##### Data shown
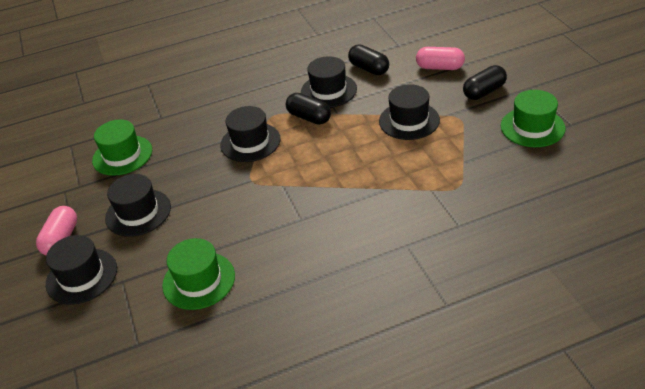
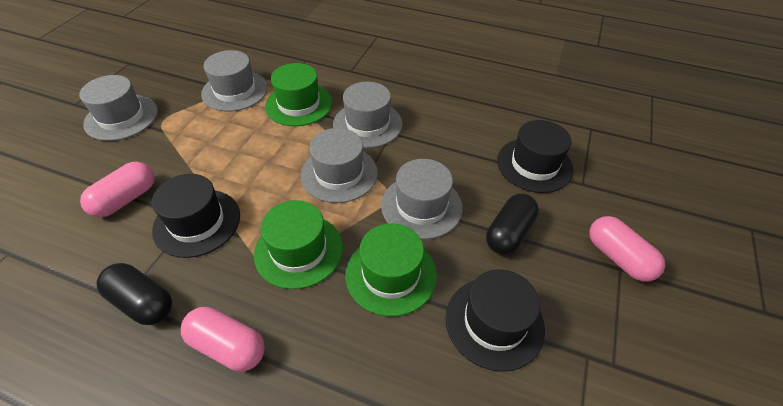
black capsule: 3 -> 2
black hat: 5 -> 3
grey hat: 0 -> 5
pink capsule: 2 -> 3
##########
Word for word, restate each line above, minus its pictures.

black capsule: 3 -> 2
black hat: 5 -> 3
grey hat: 0 -> 5
pink capsule: 2 -> 3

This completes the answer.